Spatial object tracking data:
—————
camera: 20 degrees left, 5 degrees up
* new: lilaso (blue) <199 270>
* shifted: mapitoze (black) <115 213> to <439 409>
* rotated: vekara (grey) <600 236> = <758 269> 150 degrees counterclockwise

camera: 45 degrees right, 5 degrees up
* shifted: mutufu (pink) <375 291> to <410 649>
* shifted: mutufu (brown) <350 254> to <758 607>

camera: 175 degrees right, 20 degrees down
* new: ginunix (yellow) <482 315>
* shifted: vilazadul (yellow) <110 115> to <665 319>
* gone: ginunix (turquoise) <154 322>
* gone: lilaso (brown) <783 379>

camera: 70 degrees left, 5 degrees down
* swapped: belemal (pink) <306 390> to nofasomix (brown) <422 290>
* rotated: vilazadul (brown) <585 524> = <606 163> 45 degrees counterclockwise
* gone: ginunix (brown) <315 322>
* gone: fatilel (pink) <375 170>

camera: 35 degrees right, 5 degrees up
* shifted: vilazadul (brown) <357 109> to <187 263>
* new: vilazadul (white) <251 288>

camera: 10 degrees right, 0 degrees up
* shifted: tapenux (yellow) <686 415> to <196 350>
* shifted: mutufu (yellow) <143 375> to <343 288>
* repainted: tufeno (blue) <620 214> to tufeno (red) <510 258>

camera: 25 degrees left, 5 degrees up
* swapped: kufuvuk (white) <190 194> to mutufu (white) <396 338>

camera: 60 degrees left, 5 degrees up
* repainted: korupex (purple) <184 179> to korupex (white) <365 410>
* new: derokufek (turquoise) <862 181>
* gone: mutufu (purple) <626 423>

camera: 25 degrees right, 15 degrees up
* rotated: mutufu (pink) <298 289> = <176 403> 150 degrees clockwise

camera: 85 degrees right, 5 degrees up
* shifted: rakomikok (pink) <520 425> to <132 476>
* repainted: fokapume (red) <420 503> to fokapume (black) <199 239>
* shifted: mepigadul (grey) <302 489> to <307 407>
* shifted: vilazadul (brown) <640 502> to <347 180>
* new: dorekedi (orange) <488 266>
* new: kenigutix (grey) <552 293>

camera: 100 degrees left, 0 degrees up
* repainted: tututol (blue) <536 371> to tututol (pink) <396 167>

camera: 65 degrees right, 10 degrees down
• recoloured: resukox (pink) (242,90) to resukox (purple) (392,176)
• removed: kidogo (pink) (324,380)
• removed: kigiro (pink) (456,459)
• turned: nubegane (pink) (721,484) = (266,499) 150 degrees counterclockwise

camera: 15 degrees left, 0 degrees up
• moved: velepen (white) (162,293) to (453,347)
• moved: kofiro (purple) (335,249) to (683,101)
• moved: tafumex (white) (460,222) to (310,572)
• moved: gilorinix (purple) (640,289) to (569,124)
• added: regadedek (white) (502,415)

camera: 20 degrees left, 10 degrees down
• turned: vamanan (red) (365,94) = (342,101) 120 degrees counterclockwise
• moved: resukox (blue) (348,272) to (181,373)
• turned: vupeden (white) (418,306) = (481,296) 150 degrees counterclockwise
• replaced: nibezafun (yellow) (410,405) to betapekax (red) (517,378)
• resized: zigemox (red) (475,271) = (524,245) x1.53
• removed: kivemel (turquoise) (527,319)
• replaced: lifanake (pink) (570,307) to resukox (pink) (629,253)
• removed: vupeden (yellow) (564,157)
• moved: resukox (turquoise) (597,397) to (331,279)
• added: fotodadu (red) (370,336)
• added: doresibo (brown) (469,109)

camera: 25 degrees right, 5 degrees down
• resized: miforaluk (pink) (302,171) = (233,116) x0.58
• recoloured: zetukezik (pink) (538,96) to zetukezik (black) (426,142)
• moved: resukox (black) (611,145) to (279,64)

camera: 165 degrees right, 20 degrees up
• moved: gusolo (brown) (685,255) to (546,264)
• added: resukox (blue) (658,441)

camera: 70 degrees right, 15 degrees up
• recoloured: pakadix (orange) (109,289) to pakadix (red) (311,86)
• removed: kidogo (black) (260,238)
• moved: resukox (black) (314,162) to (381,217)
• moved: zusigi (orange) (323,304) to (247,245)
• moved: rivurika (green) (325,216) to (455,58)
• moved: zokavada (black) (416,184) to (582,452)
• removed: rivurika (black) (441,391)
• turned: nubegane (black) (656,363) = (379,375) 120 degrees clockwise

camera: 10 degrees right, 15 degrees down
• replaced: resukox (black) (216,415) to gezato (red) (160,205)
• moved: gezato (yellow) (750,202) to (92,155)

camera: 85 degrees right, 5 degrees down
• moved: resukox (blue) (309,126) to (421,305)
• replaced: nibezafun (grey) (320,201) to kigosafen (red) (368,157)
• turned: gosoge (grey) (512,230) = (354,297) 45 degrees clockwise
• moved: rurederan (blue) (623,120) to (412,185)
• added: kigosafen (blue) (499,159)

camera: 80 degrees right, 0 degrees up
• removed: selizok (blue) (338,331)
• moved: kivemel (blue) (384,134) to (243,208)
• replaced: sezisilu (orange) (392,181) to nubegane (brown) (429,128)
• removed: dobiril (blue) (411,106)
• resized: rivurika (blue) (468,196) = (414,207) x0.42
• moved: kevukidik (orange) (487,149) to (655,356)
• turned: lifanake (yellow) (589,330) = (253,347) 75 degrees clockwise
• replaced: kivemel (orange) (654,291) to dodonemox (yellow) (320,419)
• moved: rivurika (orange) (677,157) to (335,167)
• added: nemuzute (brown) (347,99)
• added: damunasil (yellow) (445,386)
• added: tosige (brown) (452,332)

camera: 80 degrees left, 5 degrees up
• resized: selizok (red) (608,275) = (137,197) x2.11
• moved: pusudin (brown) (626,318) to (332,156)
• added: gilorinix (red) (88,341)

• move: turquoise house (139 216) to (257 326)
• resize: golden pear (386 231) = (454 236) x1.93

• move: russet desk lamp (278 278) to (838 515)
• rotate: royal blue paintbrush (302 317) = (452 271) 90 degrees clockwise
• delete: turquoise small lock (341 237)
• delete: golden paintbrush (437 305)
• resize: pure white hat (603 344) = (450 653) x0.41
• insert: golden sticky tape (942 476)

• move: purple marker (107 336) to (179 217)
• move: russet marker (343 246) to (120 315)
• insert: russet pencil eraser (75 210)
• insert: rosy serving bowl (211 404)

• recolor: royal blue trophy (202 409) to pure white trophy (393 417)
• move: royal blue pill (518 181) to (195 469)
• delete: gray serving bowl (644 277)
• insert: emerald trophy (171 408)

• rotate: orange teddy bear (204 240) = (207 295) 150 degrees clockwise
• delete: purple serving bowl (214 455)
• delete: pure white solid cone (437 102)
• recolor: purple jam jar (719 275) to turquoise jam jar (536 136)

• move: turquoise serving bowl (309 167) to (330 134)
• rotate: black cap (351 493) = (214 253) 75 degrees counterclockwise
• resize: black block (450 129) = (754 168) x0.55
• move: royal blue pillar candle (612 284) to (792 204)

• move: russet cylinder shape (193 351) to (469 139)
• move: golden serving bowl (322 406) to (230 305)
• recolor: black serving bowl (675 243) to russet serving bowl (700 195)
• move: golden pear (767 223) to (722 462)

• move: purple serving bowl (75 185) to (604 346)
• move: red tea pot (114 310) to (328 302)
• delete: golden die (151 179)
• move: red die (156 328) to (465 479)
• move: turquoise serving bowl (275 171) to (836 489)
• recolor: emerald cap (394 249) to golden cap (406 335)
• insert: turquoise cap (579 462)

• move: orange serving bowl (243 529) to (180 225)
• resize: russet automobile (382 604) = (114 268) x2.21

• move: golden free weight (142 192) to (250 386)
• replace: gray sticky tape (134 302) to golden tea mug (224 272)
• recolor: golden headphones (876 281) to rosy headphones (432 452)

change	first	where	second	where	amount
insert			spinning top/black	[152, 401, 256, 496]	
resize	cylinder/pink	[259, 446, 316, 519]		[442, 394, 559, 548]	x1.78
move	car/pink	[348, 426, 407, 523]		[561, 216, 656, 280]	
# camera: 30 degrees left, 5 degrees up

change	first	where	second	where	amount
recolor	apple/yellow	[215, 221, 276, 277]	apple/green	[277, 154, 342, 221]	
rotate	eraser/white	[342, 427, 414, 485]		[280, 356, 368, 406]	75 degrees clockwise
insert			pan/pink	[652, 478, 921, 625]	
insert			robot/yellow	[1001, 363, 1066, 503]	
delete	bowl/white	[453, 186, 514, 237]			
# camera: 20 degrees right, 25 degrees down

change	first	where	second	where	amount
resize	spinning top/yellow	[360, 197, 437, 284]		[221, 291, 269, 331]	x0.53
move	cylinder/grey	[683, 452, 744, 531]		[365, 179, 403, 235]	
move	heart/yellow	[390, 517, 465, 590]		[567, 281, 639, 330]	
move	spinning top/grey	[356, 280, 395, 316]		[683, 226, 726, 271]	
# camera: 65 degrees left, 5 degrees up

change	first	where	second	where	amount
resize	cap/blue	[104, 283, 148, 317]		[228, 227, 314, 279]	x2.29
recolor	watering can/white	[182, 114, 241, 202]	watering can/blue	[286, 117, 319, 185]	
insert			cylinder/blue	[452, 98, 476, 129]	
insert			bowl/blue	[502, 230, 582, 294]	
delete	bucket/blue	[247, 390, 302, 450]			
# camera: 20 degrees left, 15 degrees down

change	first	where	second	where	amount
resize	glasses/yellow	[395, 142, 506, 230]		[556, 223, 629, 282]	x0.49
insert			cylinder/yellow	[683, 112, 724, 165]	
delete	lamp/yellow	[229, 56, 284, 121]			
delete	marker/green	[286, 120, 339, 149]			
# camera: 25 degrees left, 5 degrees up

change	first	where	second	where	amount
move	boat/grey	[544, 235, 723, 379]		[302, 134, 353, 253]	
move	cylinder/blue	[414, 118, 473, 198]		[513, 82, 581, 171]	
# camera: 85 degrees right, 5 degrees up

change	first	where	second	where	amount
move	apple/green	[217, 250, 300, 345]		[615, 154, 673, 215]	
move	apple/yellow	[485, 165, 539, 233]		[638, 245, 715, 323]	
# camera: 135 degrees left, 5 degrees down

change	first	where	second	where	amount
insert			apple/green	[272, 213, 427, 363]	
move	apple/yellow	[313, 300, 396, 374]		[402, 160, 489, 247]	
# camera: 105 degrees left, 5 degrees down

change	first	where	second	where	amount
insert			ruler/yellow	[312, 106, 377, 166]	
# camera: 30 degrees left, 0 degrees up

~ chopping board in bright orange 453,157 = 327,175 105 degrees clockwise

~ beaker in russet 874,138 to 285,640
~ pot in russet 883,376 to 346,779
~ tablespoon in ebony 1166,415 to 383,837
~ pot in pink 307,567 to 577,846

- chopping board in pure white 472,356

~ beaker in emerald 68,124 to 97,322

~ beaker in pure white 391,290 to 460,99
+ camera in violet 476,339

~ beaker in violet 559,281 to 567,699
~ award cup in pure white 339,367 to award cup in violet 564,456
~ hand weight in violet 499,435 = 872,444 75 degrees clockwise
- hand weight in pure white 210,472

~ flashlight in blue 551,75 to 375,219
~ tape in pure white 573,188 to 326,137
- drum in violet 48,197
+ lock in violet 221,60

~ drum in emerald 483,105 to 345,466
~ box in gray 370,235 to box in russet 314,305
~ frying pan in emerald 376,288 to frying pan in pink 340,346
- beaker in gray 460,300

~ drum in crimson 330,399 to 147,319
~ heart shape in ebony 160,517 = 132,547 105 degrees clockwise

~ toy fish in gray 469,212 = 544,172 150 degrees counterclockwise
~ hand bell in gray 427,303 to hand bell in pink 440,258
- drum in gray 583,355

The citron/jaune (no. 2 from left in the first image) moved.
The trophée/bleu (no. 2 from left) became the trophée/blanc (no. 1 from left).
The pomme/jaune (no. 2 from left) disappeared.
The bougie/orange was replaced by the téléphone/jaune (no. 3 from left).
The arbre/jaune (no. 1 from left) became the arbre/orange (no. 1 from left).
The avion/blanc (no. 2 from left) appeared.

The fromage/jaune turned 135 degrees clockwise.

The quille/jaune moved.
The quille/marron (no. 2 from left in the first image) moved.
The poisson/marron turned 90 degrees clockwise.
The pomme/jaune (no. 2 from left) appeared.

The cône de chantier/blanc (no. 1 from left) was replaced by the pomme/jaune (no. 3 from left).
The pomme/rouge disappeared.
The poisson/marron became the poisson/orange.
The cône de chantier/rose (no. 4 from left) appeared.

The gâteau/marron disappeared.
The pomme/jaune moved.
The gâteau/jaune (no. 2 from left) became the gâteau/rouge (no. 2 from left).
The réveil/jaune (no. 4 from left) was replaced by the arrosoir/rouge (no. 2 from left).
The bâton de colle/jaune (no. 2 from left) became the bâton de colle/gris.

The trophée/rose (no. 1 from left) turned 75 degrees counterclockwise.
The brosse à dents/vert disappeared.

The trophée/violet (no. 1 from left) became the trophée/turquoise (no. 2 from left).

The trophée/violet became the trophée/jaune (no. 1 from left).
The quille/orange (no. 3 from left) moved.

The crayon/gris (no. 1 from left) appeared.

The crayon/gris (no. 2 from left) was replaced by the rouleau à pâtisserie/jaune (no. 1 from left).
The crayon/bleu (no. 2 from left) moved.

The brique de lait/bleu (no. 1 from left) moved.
—————
**Exercise instructions**
One stretch of the lines above is wanted, from the line that contains "resukox (purple) (392,176)" through the line that contains "kigiro (pink) (456,459)". Output it exactly.

**Answer to this task**
• recoloured: resukox (pink) (242,90) to resukox (purple) (392,176)
• removed: kidogo (pink) (324,380)
• removed: kigiro (pink) (456,459)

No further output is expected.